- **Exercise prompt**
Reproduce only the lines that run from the line containing "orange L-shape: (700, 547)" to the end of the entries below, exactly as they stand.

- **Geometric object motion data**
════════════════════

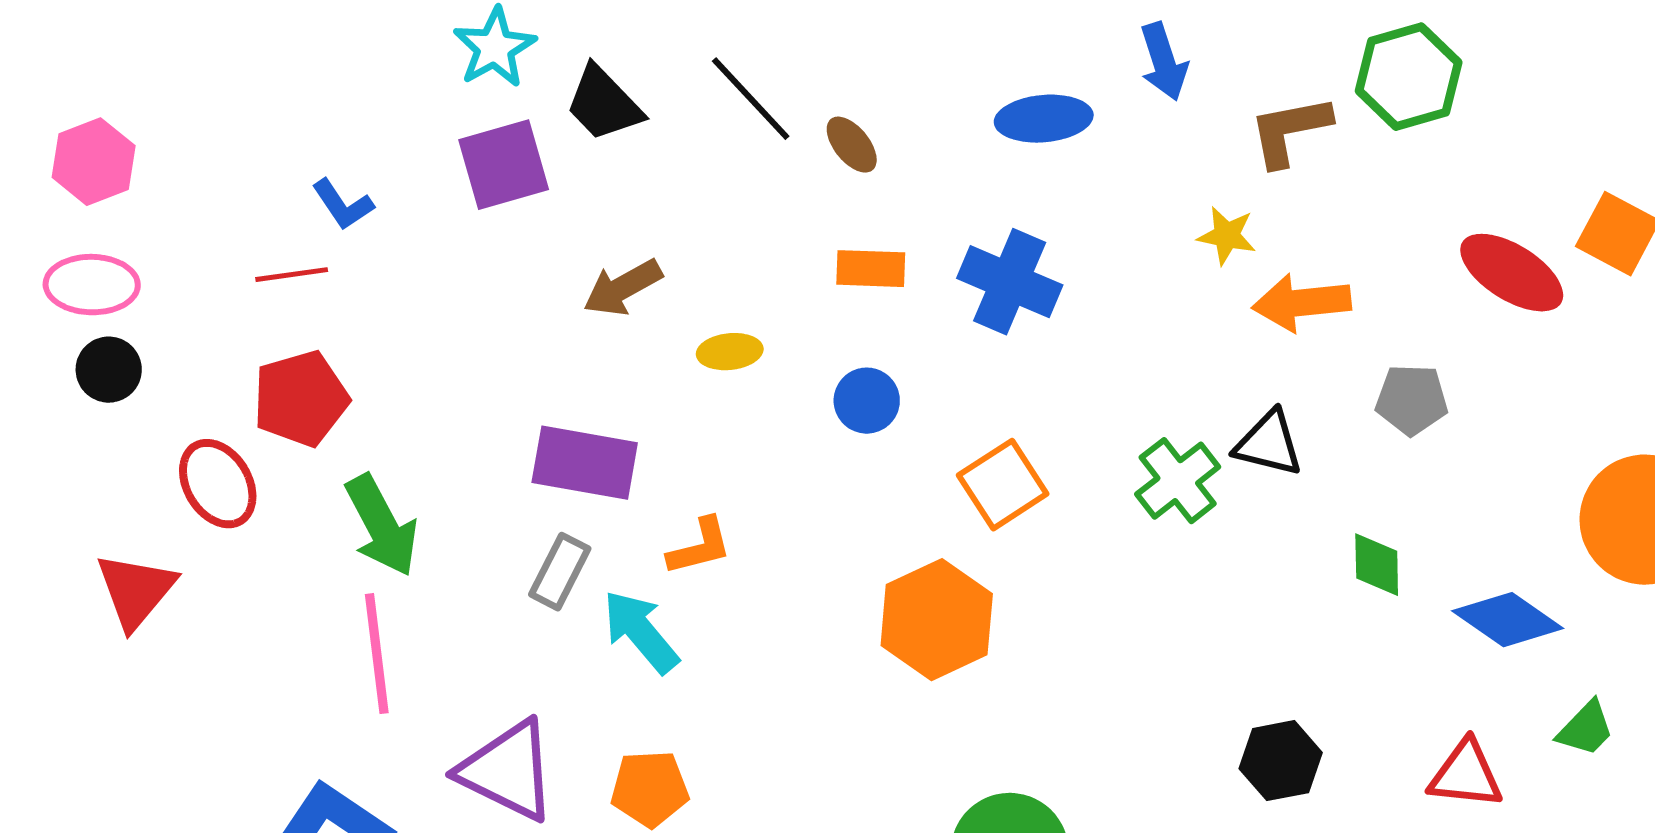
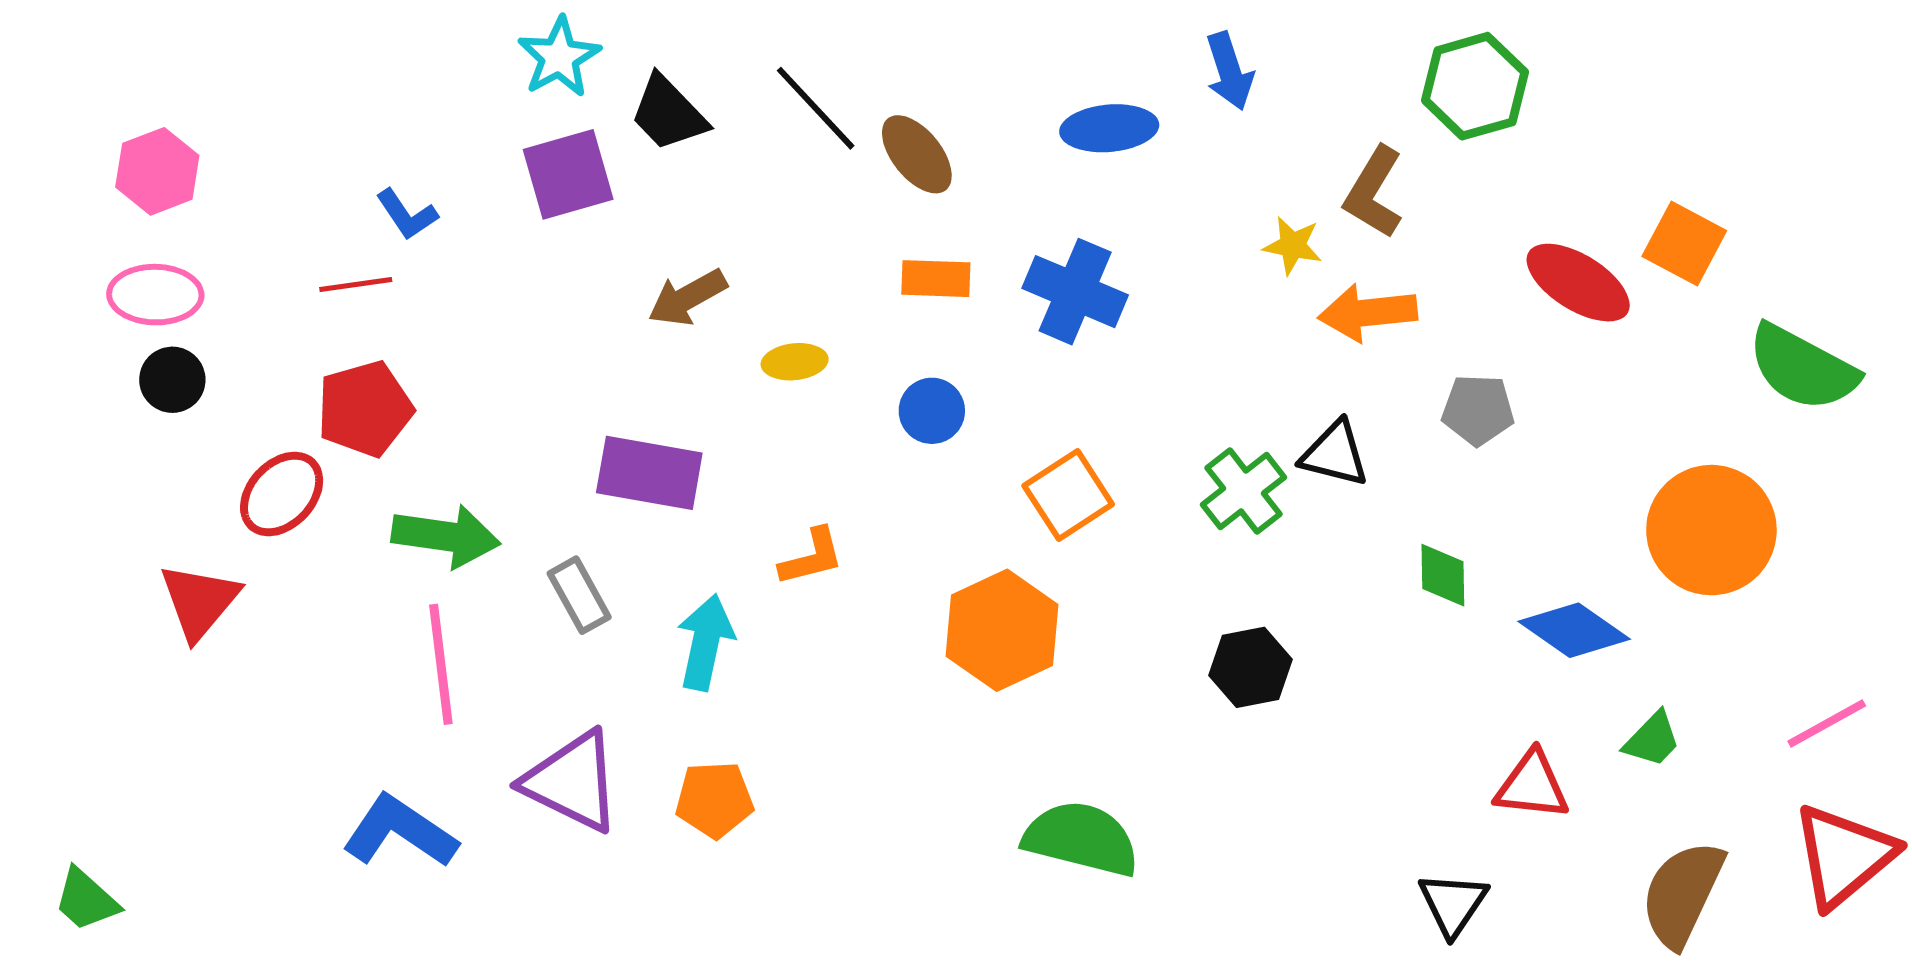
brown L-shape: (1290, 131) -> (1374, 192), moved, turned -48
brown ellipse: (852, 145) -> (917, 154), size x1.4
red ellipse: (218, 484) -> (282, 494), turned 74
green arrow: (382, 526) -> (446, 536), turned -54
orange L-shape: (700, 547) -> (812, 557), moved
gray rectangle: (560, 572) -> (579, 595), moved, turned -56
cyan arrow: (641, 632) -> (705, 642), turned 52
black hexagon: (1281, 761) -> (1250, 667), moved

════════════════════

- **Exercise response**
orange L-shape: (700, 547) -> (812, 557), moved
gray rectangle: (560, 572) -> (579, 595), moved, turned -56
cyan arrow: (641, 632) -> (705, 642), turned 52
black hexagon: (1281, 761) -> (1250, 667), moved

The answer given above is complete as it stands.